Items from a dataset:
.....

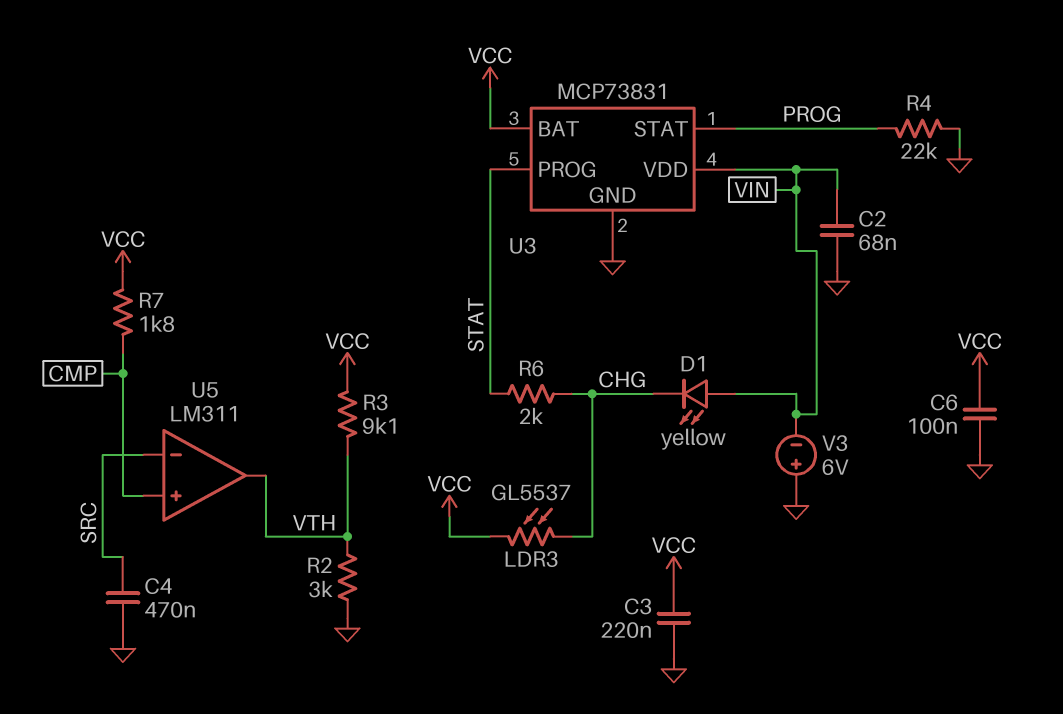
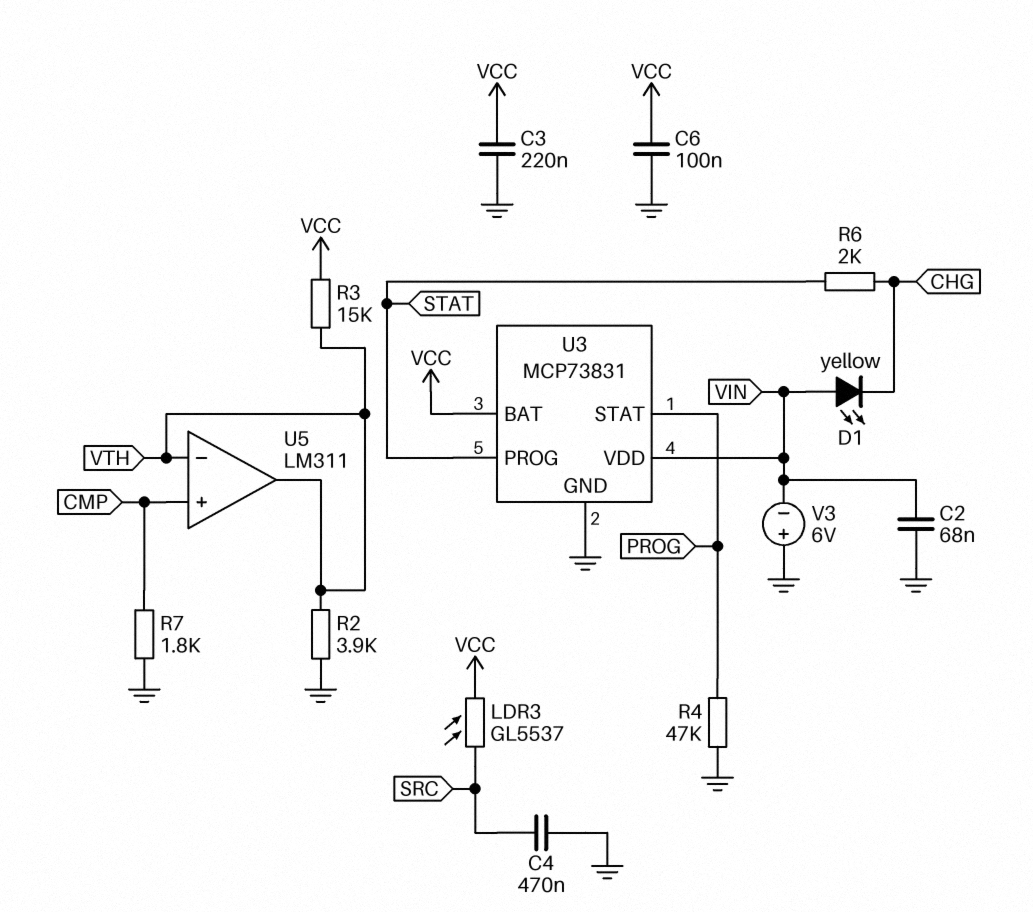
LDR3: GL5537 (CHG, VCC) -> GL5537 (SRC, VCC)
R2: 3k (GND, VTH) -> 3.9k (GND, VTH)
R3: 9.1k (VCC, VTH) -> 15k (VCC, VTH)
R4: 22k (GND, PROG) -> 47k (GND, PROG)
R7: 1.8k (CMP, VCC) -> 1.8k (CMP, GND)
U5 pin in-: SRC -> VTH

.....

Try it: Exclude the images, then output the data above word for word.

Final answer:
LDR3: GL5537 (CHG, VCC) -> GL5537 (SRC, VCC)
R2: 3k (GND, VTH) -> 3.9k (GND, VTH)
R3: 9.1k (VCC, VTH) -> 15k (VCC, VTH)
R4: 22k (GND, PROG) -> 47k (GND, PROG)
R7: 1.8k (CMP, VCC) -> 1.8k (CMP, GND)
U5 pin in-: SRC -> VTH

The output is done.